[[ RECORDS PROVIDED, beginning ]]
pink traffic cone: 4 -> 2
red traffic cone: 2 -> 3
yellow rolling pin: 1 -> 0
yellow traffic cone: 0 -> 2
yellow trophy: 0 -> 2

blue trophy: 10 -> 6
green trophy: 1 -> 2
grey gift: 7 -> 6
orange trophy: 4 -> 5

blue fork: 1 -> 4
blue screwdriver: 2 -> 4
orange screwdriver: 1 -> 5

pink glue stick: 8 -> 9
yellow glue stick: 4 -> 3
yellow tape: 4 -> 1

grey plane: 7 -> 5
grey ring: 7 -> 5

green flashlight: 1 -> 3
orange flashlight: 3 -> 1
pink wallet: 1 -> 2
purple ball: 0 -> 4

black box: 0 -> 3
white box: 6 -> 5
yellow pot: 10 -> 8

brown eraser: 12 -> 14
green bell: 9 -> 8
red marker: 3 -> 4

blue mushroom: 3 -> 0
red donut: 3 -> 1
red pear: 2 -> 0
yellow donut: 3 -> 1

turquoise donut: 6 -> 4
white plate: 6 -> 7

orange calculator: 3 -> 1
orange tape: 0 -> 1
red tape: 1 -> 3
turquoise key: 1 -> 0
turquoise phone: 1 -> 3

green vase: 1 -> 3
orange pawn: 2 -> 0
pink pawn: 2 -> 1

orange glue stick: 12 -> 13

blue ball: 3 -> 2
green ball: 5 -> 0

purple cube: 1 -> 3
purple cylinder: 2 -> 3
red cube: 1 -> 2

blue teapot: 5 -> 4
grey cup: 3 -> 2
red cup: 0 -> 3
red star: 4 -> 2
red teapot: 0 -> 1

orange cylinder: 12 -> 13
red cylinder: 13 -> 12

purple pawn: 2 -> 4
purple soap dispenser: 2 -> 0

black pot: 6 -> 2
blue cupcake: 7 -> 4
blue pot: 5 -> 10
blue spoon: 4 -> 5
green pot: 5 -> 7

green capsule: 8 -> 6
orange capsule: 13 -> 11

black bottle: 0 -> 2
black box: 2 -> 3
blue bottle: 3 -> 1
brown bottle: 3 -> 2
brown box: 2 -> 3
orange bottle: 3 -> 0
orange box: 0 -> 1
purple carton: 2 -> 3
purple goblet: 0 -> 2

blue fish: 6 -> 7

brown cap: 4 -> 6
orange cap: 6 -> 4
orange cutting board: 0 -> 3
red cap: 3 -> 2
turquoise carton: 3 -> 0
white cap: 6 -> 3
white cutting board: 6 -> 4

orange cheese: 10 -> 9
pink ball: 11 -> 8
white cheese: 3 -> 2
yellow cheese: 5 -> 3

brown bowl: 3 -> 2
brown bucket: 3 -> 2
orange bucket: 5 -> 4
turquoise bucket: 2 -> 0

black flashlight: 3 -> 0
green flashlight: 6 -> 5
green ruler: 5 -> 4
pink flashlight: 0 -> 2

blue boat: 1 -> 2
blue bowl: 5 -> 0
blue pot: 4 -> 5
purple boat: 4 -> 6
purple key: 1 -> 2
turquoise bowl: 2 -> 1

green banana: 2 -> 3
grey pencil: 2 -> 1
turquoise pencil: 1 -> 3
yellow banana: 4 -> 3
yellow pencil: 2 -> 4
[[ RECORDS PROVIDED, end ]]
TO DO: Go through the data above from its first line and copy each line exactly, stopping once the line with "orange pawn: 2 -> 0" has been copied.

ANSWER SECTION:
pink traffic cone: 4 -> 2
red traffic cone: 2 -> 3
yellow rolling pin: 1 -> 0
yellow traffic cone: 0 -> 2
yellow trophy: 0 -> 2

blue trophy: 10 -> 6
green trophy: 1 -> 2
grey gift: 7 -> 6
orange trophy: 4 -> 5

blue fork: 1 -> 4
blue screwdriver: 2 -> 4
orange screwdriver: 1 -> 5

pink glue stick: 8 -> 9
yellow glue stick: 4 -> 3
yellow tape: 4 -> 1

grey plane: 7 -> 5
grey ring: 7 -> 5

green flashlight: 1 -> 3
orange flashlight: 3 -> 1
pink wallet: 1 -> 2
purple ball: 0 -> 4

black box: 0 -> 3
white box: 6 -> 5
yellow pot: 10 -> 8

brown eraser: 12 -> 14
green bell: 9 -> 8
red marker: 3 -> 4

blue mushroom: 3 -> 0
red donut: 3 -> 1
red pear: 2 -> 0
yellow donut: 3 -> 1

turquoise donut: 6 -> 4
white plate: 6 -> 7

orange calculator: 3 -> 1
orange tape: 0 -> 1
red tape: 1 -> 3
turquoise key: 1 -> 0
turquoise phone: 1 -> 3

green vase: 1 -> 3
orange pawn: 2 -> 0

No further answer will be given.